SOURCE MATERIAL:
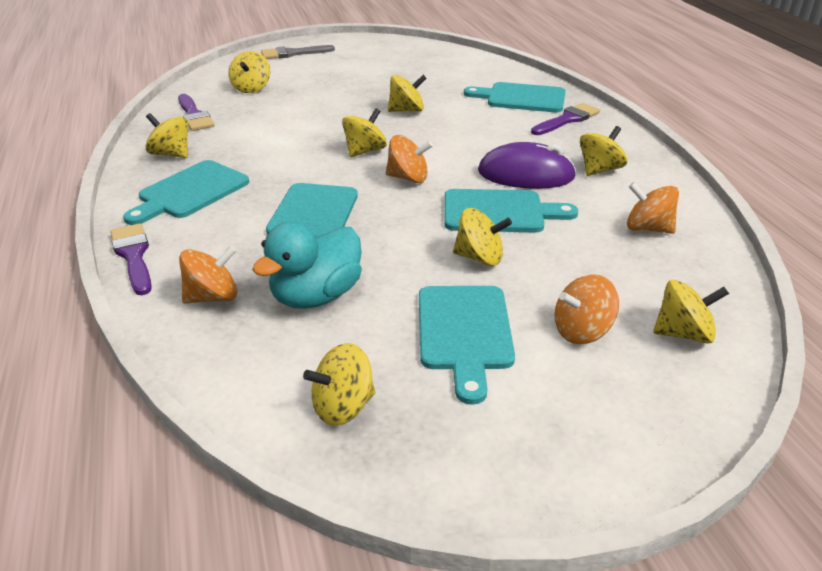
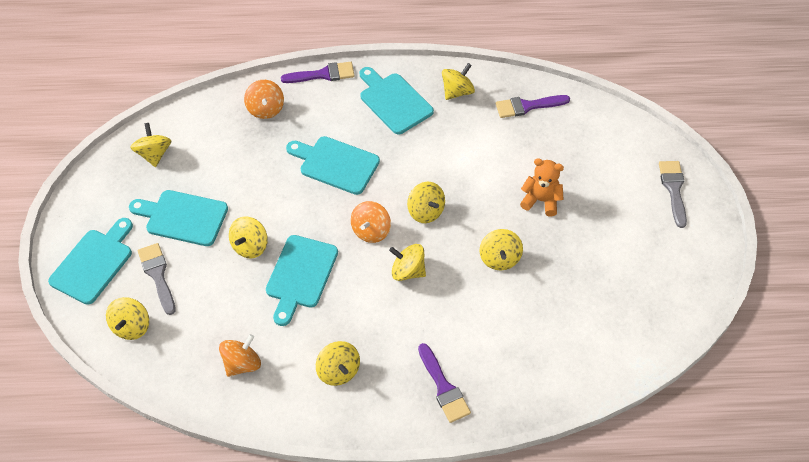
camera: 105 degrees right, 20 degrees up
yellow spinning top [228,51,270,93] -> yellow spinning top moved to [389,244,426,281]
turquoise duck [252,222,362,309] -> none
turquoise cutting board [464,82,566,112] -> turquoise cutting board moved to [48,218,133,305]
purple mouse [478,142,577,189] -> none
orange spinning top [555,274,619,344] -> grey brush [138,243,176,315]
none -> orange teddy bear [520,158,564,216]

PROBLEM DETAILS: Leaving the images out, return every record exactly.

RESPONSE TO THE EXERCISE:
camera: 105 degrees right, 20 degrees up
yellow spinning top [228,51,270,93] -> yellow spinning top moved to [389,244,426,281]
turquoise duck [252,222,362,309] -> none
turquoise cutting board [464,82,566,112] -> turquoise cutting board moved to [48,218,133,305]
purple mouse [478,142,577,189] -> none
orange spinning top [555,274,619,344] -> grey brush [138,243,176,315]
none -> orange teddy bear [520,158,564,216]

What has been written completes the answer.